*** Opening Materials provided ***

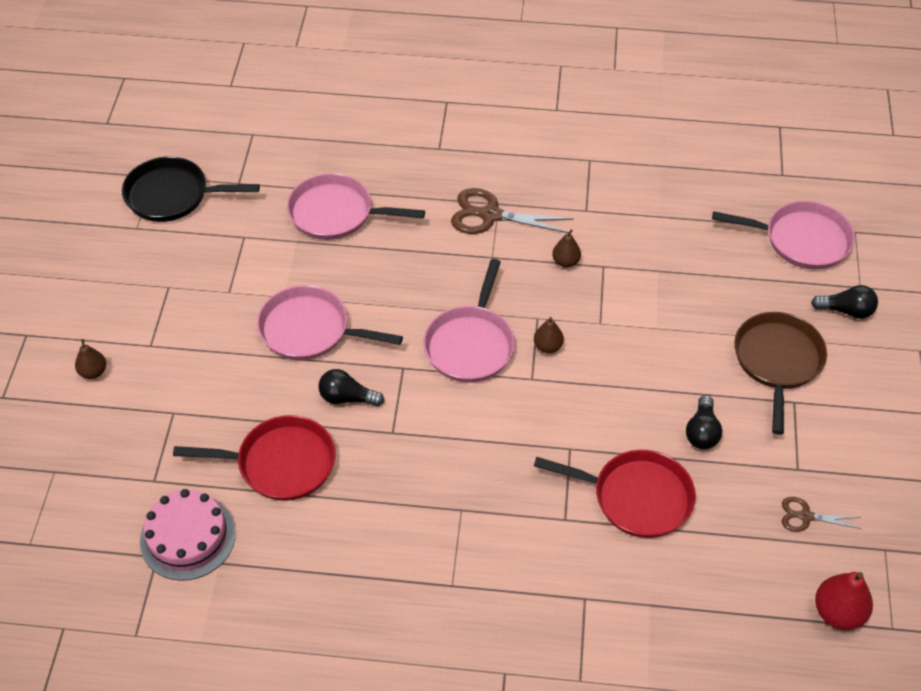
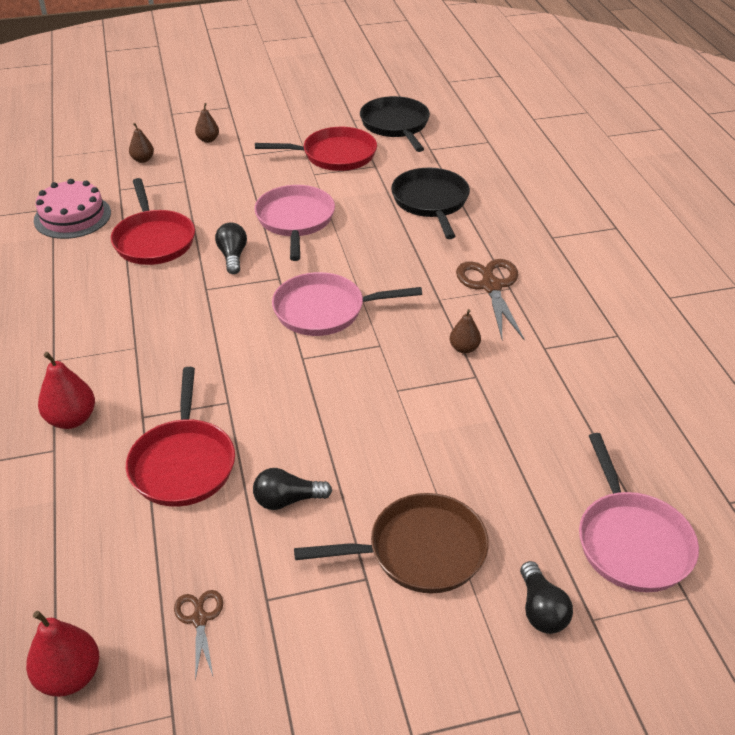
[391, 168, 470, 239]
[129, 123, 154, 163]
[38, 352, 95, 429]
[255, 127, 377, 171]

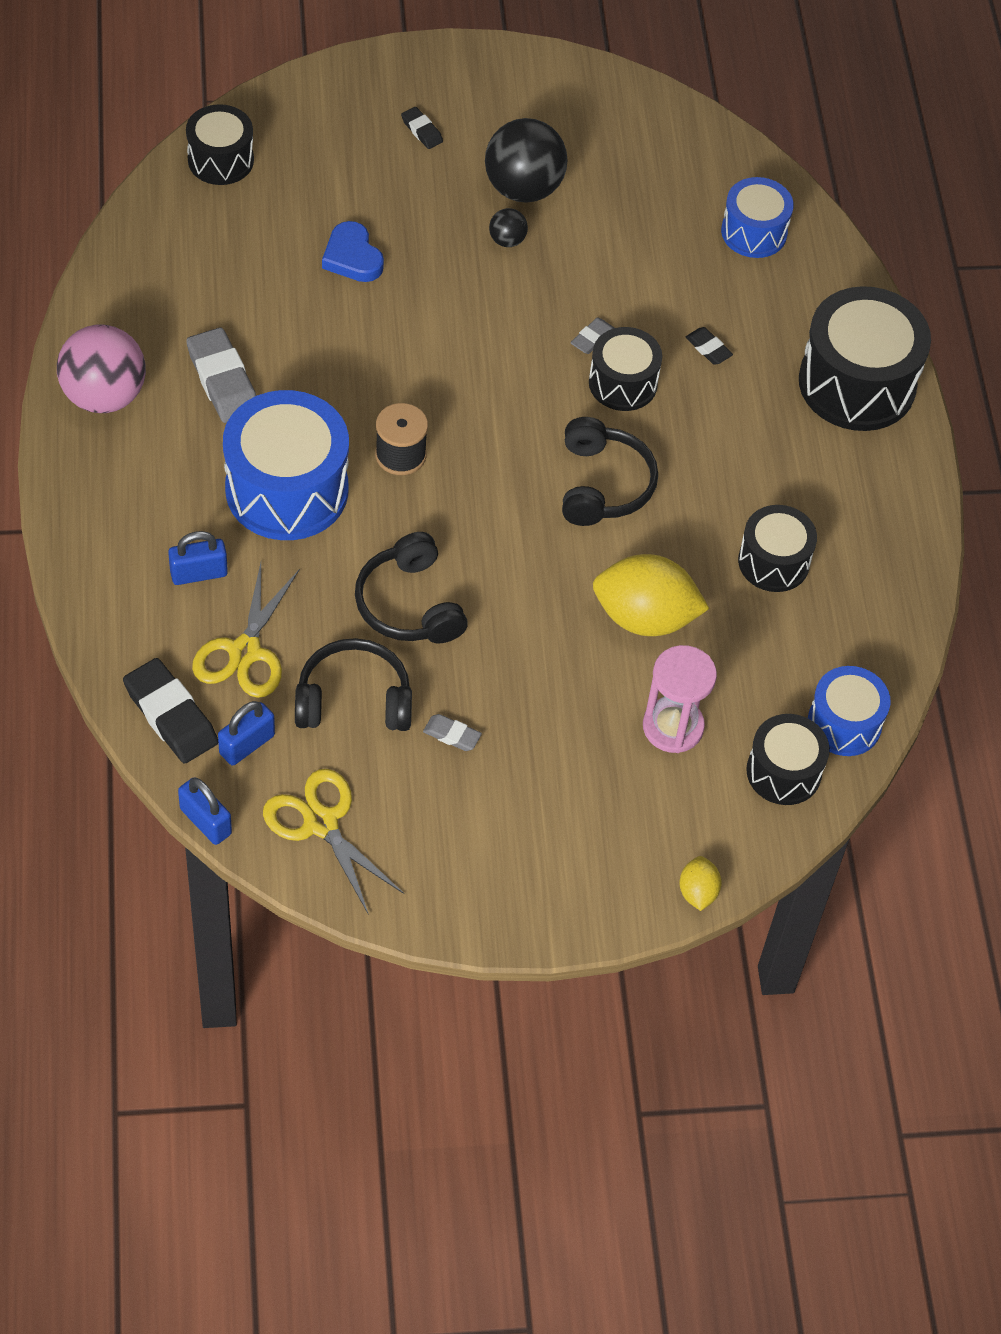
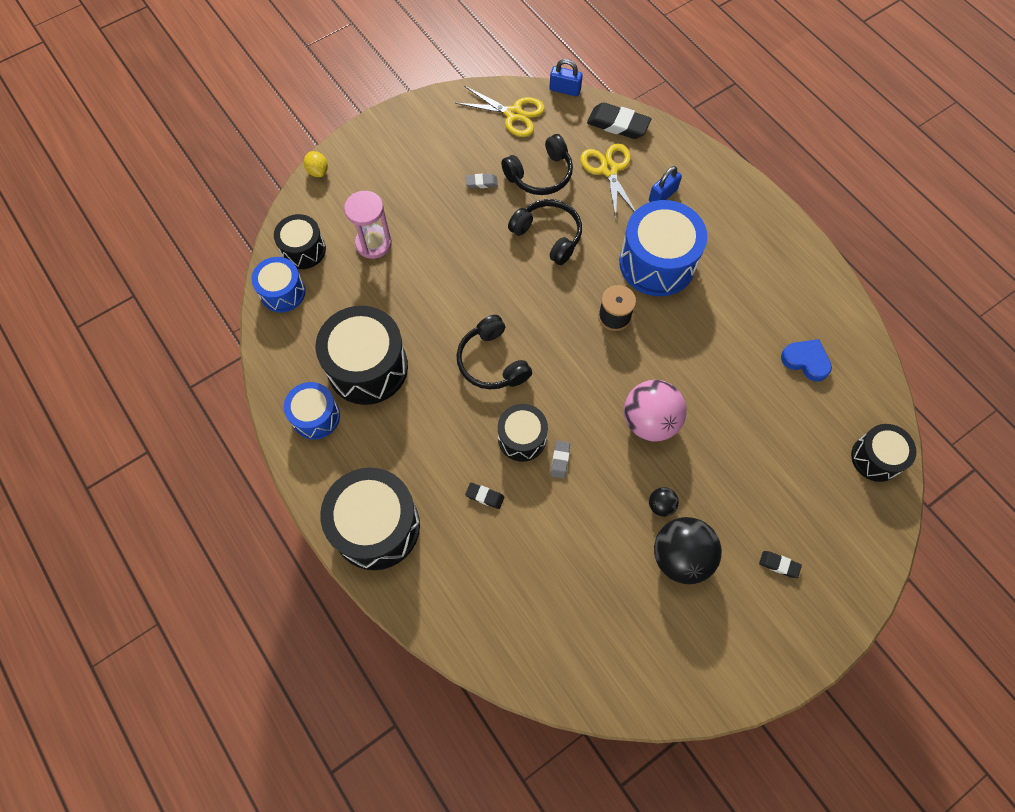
[624, 380, 687, 442]
[186, 327, 256, 423] (first image)
[218, 701, 275, 766] (first image)
[781, 339, 832, 381]
[593, 554, 710, 636] (first image)
[284, 382, 340, 440]
[316, 306, 408, 405]

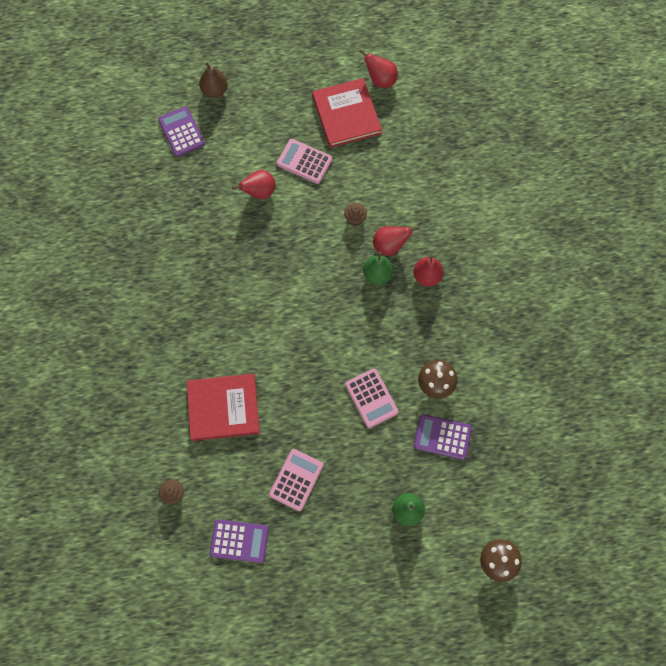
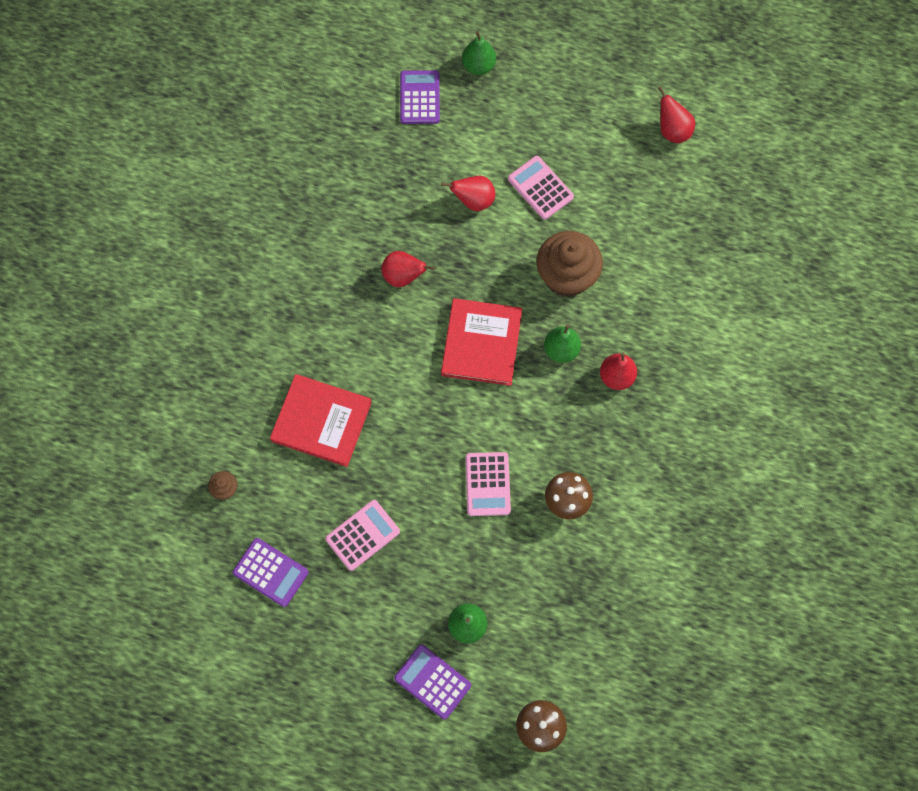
[462, 31, 496, 75]
[441, 298, 522, 386]
[536, 231, 603, 297]
[381, 251, 435, 287]
[394, 644, 471, 719]

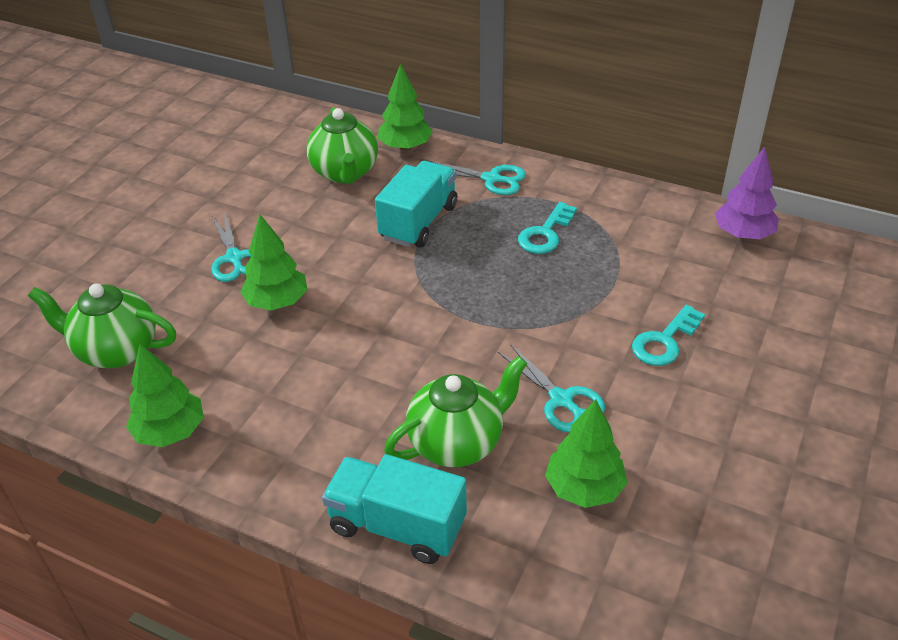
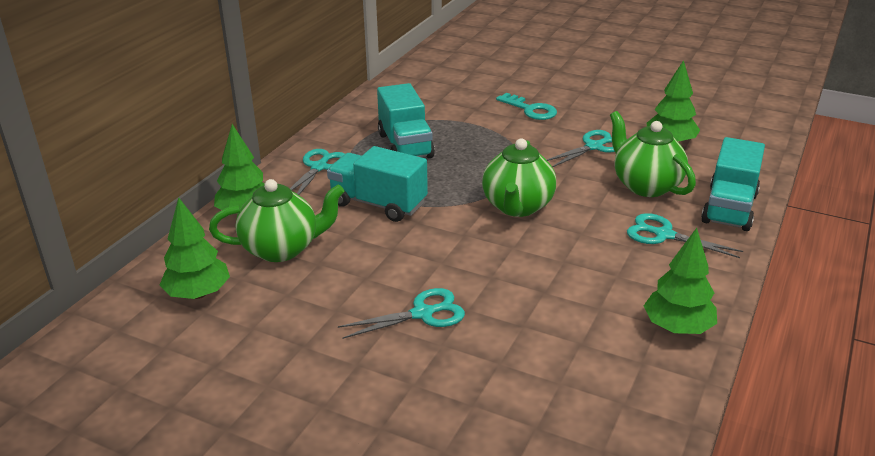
[482, 138, 556, 217]
[159, 197, 230, 299]
[377, 83, 435, 158]
[715, 147, 779, 239] (first image)
[627, 213, 743, 258]

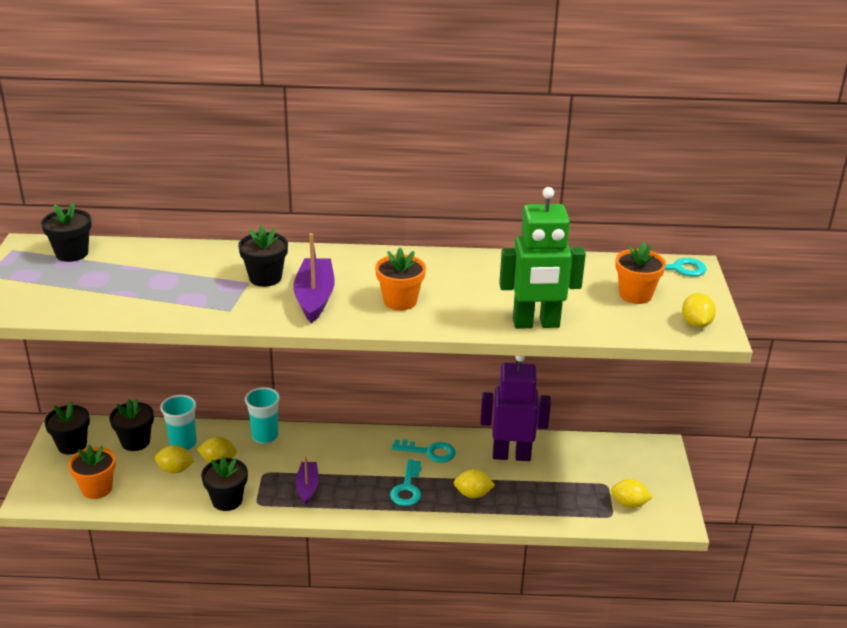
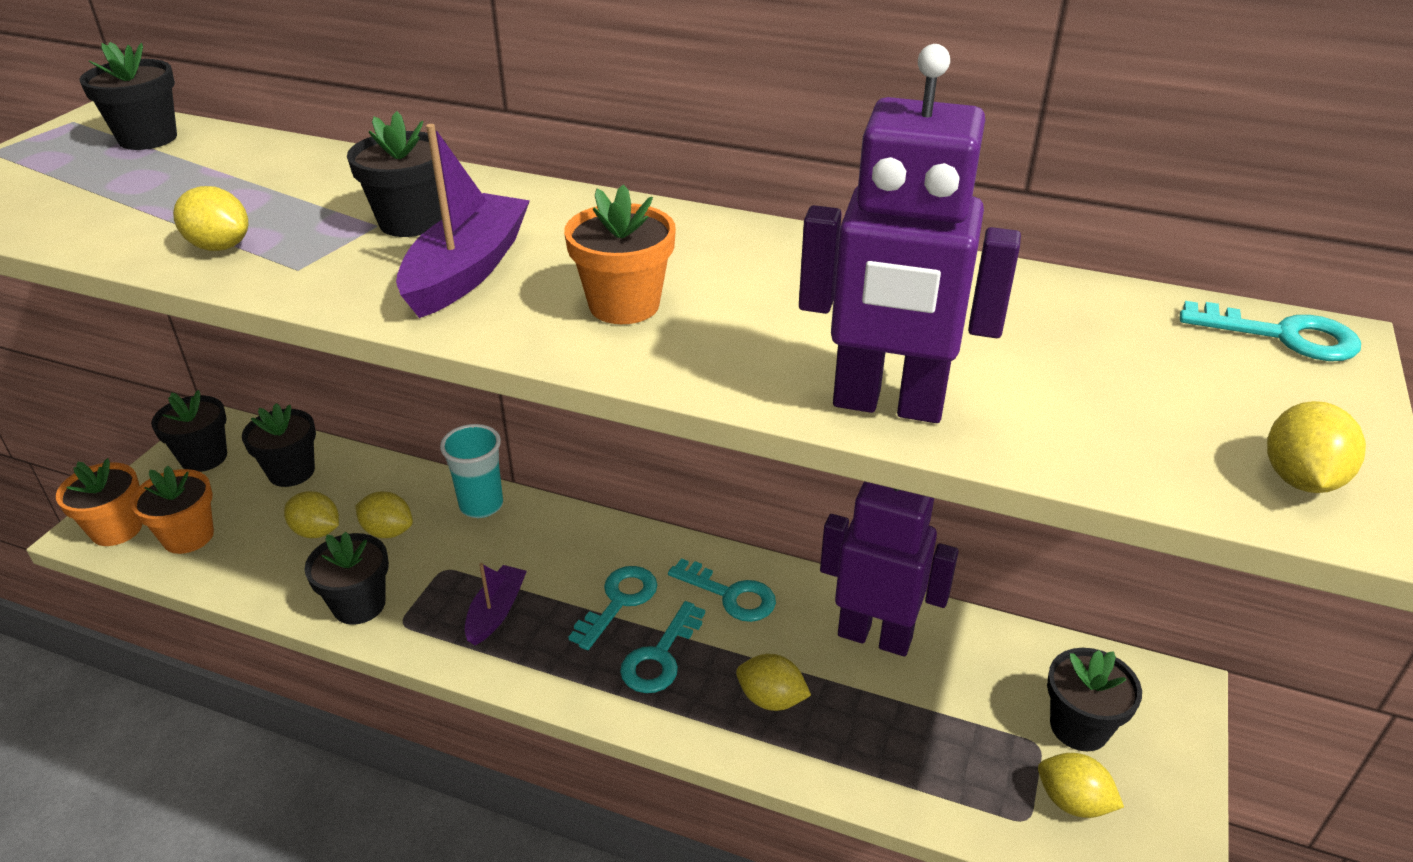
[160, 395, 197, 451] (first image)
[799, 44, 1021, 423]
[56, 458, 142, 546]
[173, 186, 248, 251]
[569, 566, 657, 650]
[1047, 648, 1142, 751]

*** Closing Materials provided ***

• **Goal of the exercise**
The output is the data above, repeated exactly, with pictures omitted.

• **Answer space**
[391, 168, 470, 239]
[129, 123, 154, 163]
[38, 352, 95, 429]
[255, 127, 377, 171]

[624, 380, 687, 442]
[186, 327, 256, 423] (first image)
[218, 701, 275, 766] (first image)
[781, 339, 832, 381]
[593, 554, 710, 636] (first image)
[284, 382, 340, 440]
[316, 306, 408, 405]

[462, 31, 496, 75]
[441, 298, 522, 386]
[536, 231, 603, 297]
[381, 251, 435, 287]
[394, 644, 471, 719]

[482, 138, 556, 217]
[159, 197, 230, 299]
[377, 83, 435, 158]
[715, 147, 779, 239] (first image)
[627, 213, 743, 258]

[160, 395, 197, 451] (first image)
[799, 44, 1021, 423]
[56, 458, 142, 546]
[173, 186, 248, 251]
[569, 566, 657, 650]
[1047, 648, 1142, 751]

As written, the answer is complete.